#### ACTIVITY
Pull every line holding the word "blue" from the data below and copy it.

#### INPUT DATA
====
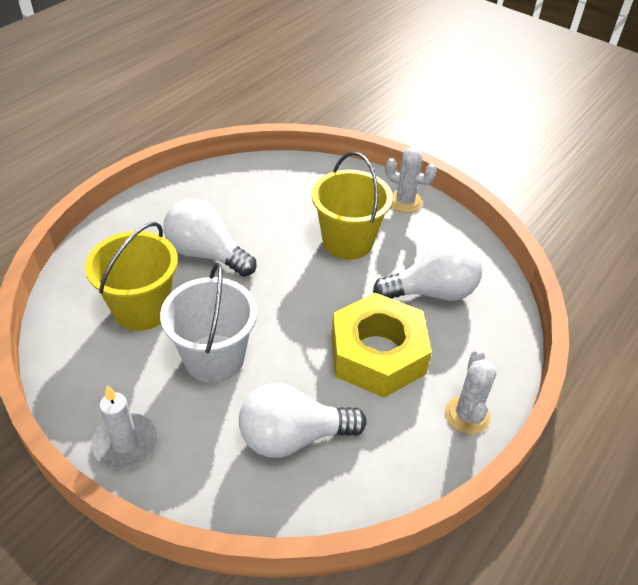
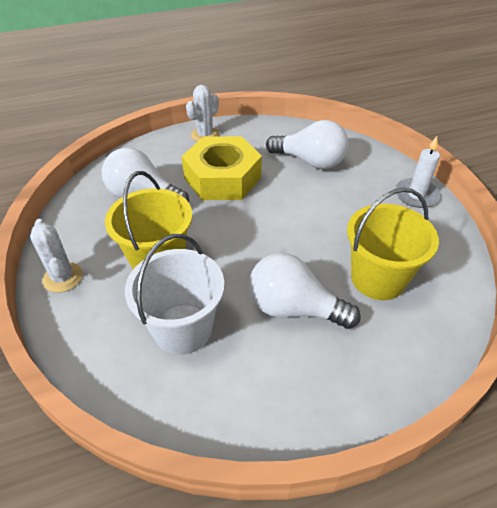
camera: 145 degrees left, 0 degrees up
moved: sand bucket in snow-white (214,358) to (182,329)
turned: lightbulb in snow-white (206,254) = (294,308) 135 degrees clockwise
====
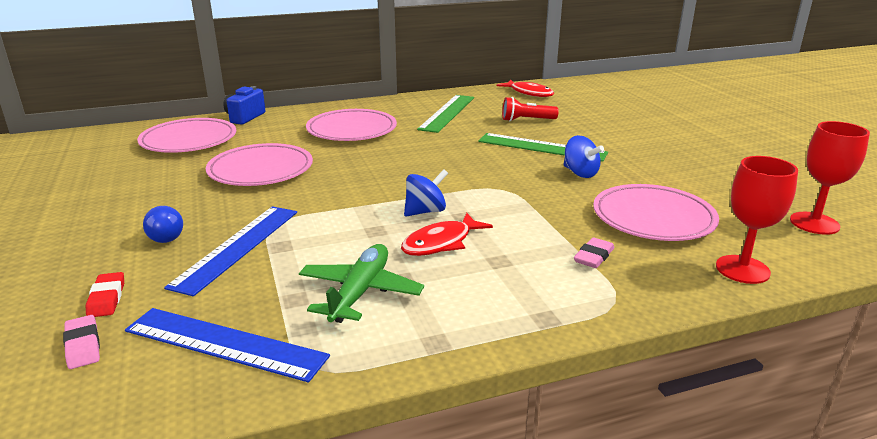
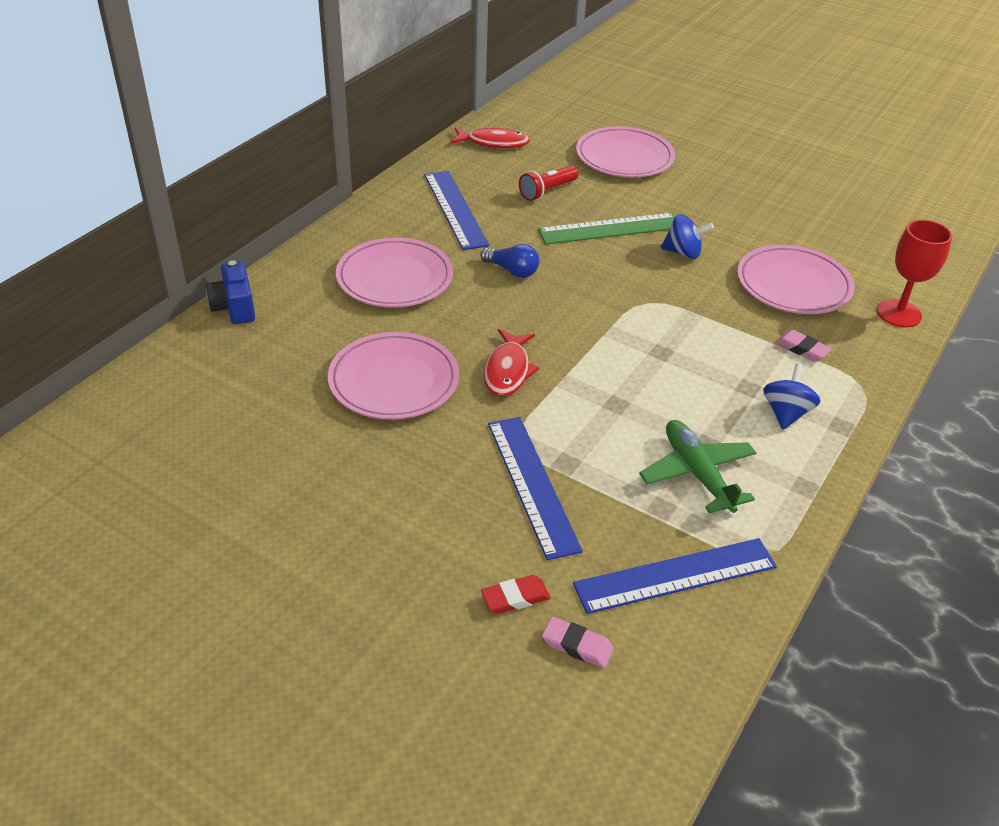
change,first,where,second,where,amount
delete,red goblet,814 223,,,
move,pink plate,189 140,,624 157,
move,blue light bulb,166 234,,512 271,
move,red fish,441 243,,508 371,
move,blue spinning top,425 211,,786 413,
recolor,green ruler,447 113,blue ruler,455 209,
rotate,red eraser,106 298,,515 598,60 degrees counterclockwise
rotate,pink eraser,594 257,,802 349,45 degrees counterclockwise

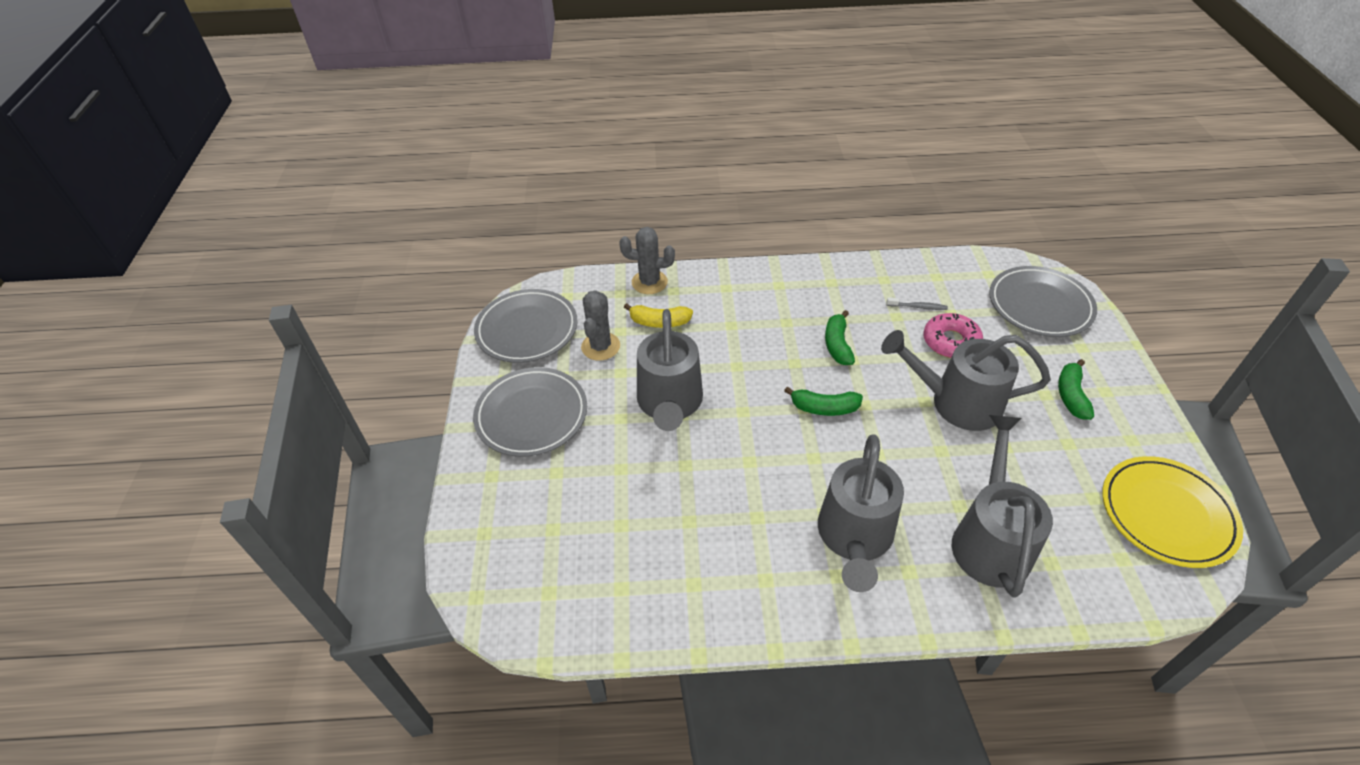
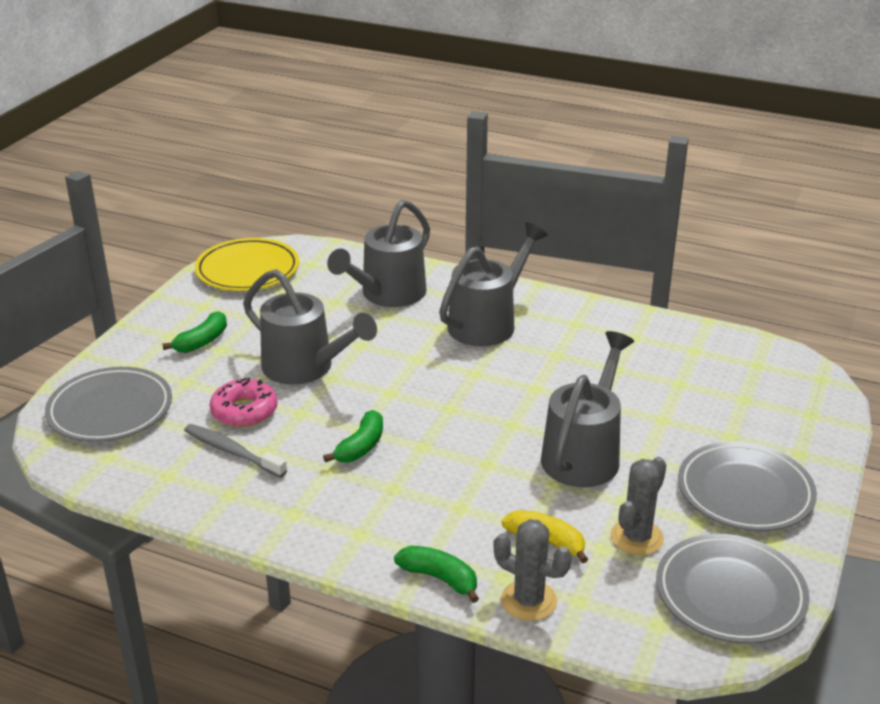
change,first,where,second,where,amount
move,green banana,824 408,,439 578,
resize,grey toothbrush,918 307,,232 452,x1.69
====
#### RESPONSE TO THE TASK
move,blue light bulb,166 234,,512 271,
move,blue spinning top,425 211,,786 413,
recolor,green ruler,447 113,blue ruler,455 209,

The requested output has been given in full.